**Exercise objective**
In the entries below, the lines from the one with "L1: 2.2mH (SIG1, SIG7) -> none" through the one with "R206: 4.7k (5V, N1) -> 9.1k (5V, N1)" are to be copied exactly; both ends count.
╭──
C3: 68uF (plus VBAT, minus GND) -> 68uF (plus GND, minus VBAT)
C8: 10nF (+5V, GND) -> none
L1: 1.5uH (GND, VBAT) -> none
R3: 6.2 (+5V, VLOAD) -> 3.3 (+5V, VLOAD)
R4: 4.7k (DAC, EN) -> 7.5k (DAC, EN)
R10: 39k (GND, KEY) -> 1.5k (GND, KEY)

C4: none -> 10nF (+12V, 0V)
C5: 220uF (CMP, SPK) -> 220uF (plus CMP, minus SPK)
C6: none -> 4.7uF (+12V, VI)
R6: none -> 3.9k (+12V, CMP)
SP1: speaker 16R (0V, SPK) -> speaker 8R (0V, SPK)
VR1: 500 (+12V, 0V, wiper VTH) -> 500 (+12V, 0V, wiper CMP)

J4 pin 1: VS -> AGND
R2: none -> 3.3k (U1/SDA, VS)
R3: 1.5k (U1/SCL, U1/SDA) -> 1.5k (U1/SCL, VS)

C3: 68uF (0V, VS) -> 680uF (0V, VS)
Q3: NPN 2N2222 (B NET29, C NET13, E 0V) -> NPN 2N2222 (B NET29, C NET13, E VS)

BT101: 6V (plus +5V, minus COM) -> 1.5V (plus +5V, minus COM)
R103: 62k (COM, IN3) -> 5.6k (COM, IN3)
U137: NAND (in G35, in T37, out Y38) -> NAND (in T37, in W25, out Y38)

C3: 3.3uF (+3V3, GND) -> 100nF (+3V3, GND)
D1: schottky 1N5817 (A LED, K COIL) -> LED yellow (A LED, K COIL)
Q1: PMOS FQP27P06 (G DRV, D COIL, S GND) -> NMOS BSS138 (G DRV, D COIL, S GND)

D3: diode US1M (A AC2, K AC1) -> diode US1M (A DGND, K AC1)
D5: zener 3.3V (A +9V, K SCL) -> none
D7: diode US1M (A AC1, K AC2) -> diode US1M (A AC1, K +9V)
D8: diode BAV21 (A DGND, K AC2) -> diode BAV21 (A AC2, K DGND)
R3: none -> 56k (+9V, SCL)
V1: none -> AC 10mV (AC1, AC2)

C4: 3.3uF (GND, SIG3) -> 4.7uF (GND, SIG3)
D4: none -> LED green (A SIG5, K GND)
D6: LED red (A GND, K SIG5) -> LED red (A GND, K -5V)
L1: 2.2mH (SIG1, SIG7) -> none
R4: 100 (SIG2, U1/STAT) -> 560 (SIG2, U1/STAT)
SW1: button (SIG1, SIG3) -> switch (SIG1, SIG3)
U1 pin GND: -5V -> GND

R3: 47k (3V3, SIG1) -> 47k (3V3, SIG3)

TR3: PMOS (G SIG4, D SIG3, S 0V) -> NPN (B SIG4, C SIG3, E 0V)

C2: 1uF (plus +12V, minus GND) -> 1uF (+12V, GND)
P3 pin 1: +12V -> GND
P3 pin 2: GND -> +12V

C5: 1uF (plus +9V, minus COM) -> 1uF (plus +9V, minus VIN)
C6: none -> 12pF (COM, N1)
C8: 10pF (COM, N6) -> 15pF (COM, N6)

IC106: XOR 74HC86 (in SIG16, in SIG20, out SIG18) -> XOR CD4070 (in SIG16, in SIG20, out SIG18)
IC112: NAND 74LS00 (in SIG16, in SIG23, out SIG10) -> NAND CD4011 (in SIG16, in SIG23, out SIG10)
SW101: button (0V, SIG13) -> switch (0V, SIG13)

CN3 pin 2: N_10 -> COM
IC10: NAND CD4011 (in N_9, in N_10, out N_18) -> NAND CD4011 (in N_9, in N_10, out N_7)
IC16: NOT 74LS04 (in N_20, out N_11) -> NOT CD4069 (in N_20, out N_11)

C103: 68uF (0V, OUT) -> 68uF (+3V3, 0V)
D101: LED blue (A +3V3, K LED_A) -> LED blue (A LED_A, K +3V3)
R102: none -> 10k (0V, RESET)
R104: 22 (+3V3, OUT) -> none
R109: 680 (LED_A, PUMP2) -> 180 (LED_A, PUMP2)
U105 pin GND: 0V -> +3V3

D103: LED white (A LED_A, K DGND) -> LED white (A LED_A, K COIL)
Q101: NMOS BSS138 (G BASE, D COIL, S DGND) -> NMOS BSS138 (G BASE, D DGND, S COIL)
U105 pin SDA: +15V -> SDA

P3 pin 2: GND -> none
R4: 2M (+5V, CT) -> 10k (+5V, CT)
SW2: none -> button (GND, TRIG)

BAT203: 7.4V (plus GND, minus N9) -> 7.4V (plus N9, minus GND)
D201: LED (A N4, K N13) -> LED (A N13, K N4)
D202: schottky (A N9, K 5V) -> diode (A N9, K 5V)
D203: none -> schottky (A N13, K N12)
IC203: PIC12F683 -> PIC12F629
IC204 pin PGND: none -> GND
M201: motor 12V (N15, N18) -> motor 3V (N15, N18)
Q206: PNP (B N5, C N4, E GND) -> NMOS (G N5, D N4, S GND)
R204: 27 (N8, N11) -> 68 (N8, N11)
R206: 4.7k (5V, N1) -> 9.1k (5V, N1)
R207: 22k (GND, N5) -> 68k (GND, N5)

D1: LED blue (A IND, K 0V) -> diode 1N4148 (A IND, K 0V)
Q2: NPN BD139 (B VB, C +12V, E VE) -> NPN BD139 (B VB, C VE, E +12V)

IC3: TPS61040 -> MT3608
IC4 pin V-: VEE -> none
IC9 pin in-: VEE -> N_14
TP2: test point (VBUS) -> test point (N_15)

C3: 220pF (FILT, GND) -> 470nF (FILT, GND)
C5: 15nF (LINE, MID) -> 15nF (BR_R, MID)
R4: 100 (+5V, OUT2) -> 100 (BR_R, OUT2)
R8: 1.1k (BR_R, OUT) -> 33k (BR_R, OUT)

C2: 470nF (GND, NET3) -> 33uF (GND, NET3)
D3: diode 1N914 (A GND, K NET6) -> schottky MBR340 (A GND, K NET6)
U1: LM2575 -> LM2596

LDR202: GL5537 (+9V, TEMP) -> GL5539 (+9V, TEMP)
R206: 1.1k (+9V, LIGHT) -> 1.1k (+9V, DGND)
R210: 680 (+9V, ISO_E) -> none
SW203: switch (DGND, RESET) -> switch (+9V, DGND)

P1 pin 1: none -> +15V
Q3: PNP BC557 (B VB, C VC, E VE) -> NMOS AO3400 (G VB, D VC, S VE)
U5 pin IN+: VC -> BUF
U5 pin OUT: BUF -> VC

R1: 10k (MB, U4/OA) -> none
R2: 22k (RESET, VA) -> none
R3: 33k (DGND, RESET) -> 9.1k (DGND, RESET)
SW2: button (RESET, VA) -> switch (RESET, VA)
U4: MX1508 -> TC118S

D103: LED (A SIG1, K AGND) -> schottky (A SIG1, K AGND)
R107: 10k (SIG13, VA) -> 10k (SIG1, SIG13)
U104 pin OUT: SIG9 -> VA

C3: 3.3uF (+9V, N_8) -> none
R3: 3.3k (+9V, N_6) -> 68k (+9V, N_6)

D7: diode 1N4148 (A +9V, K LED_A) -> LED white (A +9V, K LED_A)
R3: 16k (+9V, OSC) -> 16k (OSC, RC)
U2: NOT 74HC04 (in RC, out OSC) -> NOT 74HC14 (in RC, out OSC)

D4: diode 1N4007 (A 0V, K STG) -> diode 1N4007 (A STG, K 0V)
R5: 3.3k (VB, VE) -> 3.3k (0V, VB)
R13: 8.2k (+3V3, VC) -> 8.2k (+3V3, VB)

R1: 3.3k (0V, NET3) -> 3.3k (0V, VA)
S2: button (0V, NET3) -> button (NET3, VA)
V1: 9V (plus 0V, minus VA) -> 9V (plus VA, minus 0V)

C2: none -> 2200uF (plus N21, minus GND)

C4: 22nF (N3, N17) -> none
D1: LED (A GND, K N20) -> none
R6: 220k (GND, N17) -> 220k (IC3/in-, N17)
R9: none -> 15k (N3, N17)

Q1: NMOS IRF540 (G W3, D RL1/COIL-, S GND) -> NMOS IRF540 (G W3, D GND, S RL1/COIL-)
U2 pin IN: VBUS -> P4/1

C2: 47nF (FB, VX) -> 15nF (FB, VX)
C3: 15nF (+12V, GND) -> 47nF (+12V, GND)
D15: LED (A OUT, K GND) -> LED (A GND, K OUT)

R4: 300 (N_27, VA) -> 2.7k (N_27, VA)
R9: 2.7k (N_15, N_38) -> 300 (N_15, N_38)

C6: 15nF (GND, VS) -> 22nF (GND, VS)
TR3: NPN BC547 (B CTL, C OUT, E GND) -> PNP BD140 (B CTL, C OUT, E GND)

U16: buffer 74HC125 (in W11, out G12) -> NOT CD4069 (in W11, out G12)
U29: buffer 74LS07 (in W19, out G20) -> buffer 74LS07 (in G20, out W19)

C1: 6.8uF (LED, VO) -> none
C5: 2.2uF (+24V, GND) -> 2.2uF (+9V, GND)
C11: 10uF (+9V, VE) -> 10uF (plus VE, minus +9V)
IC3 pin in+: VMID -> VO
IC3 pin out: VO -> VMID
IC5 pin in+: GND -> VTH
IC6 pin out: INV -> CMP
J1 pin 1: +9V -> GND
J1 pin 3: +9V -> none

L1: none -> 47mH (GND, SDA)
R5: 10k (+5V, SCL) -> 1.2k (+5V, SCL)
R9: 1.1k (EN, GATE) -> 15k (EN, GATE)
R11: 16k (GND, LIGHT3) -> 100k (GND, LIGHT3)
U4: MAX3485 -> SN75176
╰──
**Result for this task**
L1: 2.2mH (SIG1, SIG7) -> none
R4: 100 (SIG2, U1/STAT) -> 560 (SIG2, U1/STAT)
SW1: button (SIG1, SIG3) -> switch (SIG1, SIG3)
U1 pin GND: -5V -> GND

R3: 47k (3V3, SIG1) -> 47k (3V3, SIG3)

TR3: PMOS (G SIG4, D SIG3, S 0V) -> NPN (B SIG4, C SIG3, E 0V)

C2: 1uF (plus +12V, minus GND) -> 1uF (+12V, GND)
P3 pin 1: +12V -> GND
P3 pin 2: GND -> +12V

C5: 1uF (plus +9V, minus COM) -> 1uF (plus +9V, minus VIN)
C6: none -> 12pF (COM, N1)
C8: 10pF (COM, N6) -> 15pF (COM, N6)

IC106: XOR 74HC86 (in SIG16, in SIG20, out SIG18) -> XOR CD4070 (in SIG16, in SIG20, out SIG18)
IC112: NAND 74LS00 (in SIG16, in SIG23, out SIG10) -> NAND CD4011 (in SIG16, in SIG23, out SIG10)
SW101: button (0V, SIG13) -> switch (0V, SIG13)

CN3 pin 2: N_10 -> COM
IC10: NAND CD4011 (in N_9, in N_10, out N_18) -> NAND CD4011 (in N_9, in N_10, out N_7)
IC16: NOT 74LS04 (in N_20, out N_11) -> NOT CD4069 (in N_20, out N_11)

C103: 68uF (0V, OUT) -> 68uF (+3V3, 0V)
D101: LED blue (A +3V3, K LED_A) -> LED blue (A LED_A, K +3V3)
R102: none -> 10k (0V, RESET)
R104: 22 (+3V3, OUT) -> none
R109: 680 (LED_A, PUMP2) -> 180 (LED_A, PUMP2)
U105 pin GND: 0V -> +3V3

D103: LED white (A LED_A, K DGND) -> LED white (A LED_A, K COIL)
Q101: NMOS BSS138 (G BASE, D COIL, S DGND) -> NMOS BSS138 (G BASE, D DGND, S COIL)
U105 pin SDA: +15V -> SDA

P3 pin 2: GND -> none
R4: 2M (+5V, CT) -> 10k (+5V, CT)
SW2: none -> button (GND, TRIG)

BAT203: 7.4V (plus GND, minus N9) -> 7.4V (plus N9, minus GND)
D201: LED (A N4, K N13) -> LED (A N13, K N4)
D202: schottky (A N9, K 5V) -> diode (A N9, K 5V)
D203: none -> schottky (A N13, K N12)
IC203: PIC12F683 -> PIC12F629
IC204 pin PGND: none -> GND
M201: motor 12V (N15, N18) -> motor 3V (N15, N18)
Q206: PNP (B N5, C N4, E GND) -> NMOS (G N5, D N4, S GND)
R204: 27 (N8, N11) -> 68 (N8, N11)
R206: 4.7k (5V, N1) -> 9.1k (5V, N1)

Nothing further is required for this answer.